- **GIVEN DATA**:
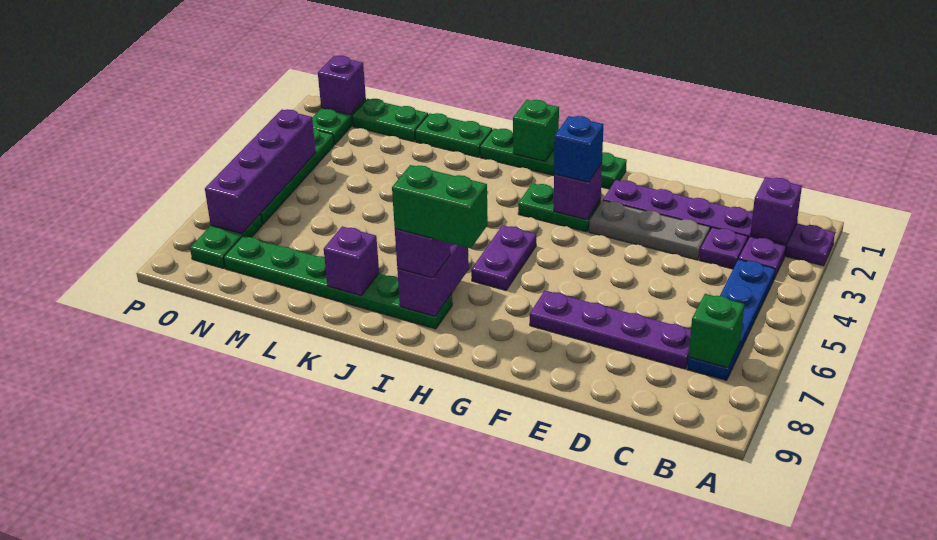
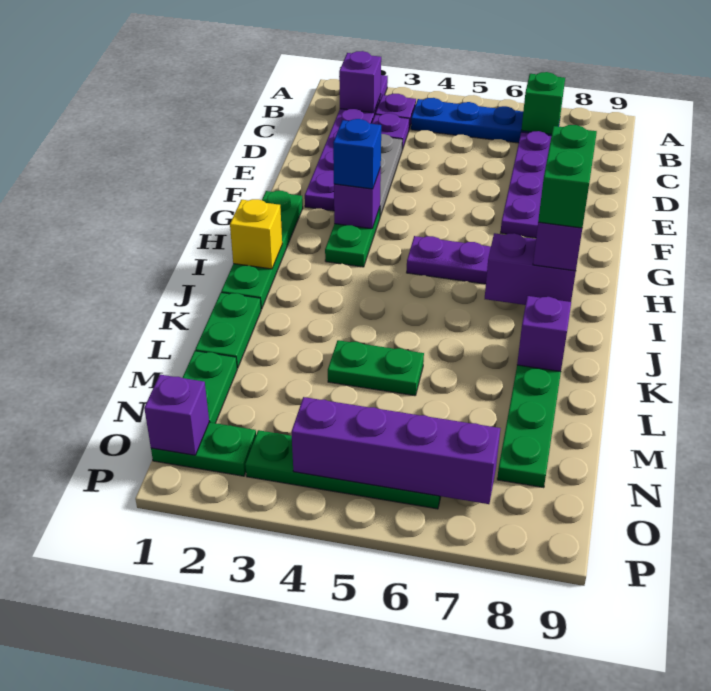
green brick I1 level 2 -> yellow brick I1 level 2
green plate O7:O8 level 1 -> green plate L4:L5 level 1

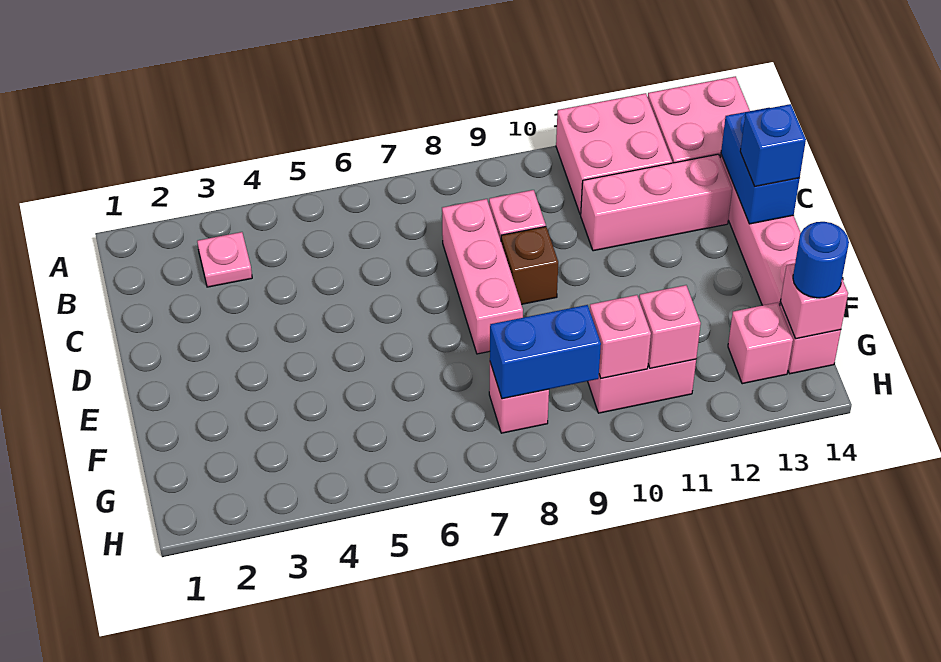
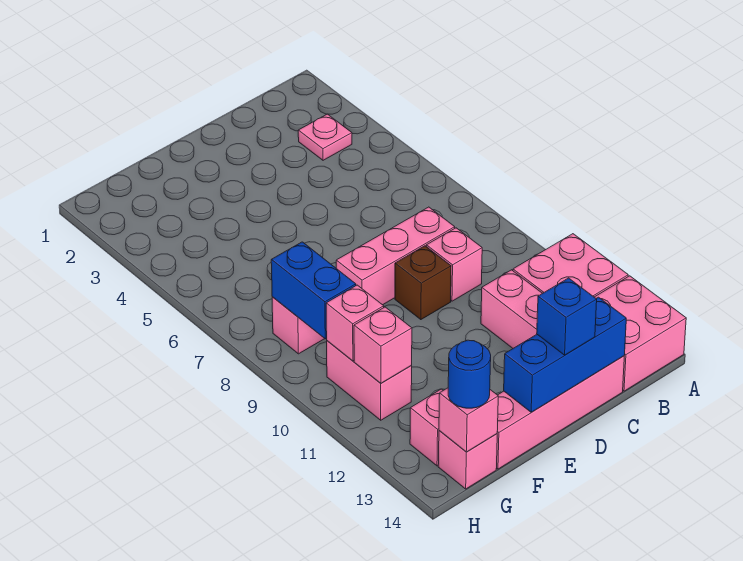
blue brick C14:D14 level 2 -> blue brick C14:E14 level 2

- **EXERCISE REQUIREMENTS**: I would like the material above returned exactly as it stands, without its pictures.

- **EXERCISE RESPONSE**:
green brick I1 level 2 -> yellow brick I1 level 2
green plate O7:O8 level 1 -> green plate L4:L5 level 1

blue brick C14:D14 level 2 -> blue brick C14:E14 level 2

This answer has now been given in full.